(Scene comparison data)

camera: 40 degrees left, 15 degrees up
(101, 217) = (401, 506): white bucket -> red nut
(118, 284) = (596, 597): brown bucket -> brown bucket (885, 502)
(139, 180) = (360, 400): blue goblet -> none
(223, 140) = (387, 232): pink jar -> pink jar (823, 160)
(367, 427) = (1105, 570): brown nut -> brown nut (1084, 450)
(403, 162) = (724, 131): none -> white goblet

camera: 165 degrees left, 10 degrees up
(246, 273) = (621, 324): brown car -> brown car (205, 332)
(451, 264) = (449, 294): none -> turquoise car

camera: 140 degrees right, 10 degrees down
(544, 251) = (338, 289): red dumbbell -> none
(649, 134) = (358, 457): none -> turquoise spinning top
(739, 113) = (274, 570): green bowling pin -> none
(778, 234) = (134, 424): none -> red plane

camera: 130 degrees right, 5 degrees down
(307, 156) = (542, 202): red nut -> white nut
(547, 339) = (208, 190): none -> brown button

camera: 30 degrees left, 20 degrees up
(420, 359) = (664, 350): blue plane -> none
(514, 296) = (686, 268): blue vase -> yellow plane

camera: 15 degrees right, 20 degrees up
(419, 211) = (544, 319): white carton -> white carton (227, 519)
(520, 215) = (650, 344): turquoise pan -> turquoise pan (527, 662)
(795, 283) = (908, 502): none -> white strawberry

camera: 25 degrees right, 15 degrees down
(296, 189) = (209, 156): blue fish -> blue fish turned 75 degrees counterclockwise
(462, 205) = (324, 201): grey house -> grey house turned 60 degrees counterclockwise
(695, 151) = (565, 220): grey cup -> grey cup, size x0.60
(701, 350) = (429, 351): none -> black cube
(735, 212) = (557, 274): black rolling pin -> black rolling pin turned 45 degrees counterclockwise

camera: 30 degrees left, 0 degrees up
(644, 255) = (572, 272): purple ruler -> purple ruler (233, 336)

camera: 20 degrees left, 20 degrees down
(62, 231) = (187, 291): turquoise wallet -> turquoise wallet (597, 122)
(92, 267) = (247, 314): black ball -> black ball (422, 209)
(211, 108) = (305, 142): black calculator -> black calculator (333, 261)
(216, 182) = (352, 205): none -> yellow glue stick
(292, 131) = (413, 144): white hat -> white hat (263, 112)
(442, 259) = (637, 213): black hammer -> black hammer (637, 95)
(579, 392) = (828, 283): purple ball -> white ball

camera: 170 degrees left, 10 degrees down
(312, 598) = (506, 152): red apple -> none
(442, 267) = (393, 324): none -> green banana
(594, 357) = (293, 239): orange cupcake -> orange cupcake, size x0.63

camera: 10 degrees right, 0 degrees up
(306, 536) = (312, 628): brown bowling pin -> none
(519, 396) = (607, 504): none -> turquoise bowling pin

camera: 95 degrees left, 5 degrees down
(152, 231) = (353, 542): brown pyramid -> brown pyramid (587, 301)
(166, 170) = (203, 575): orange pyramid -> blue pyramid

What is expected:
Each line of the data that holds "black" should be reported.

Solved exercise:
(701, 350) = (429, 351): none -> black cube
(735, 212) = (557, 274): black rolling pin -> black rolling pin turned 45 degrees counterclockwise
(92, 267) = (247, 314): black ball -> black ball (422, 209)
(211, 108) = (305, 142): black calculator -> black calculator (333, 261)
(442, 259) = (637, 213): black hammer -> black hammer (637, 95)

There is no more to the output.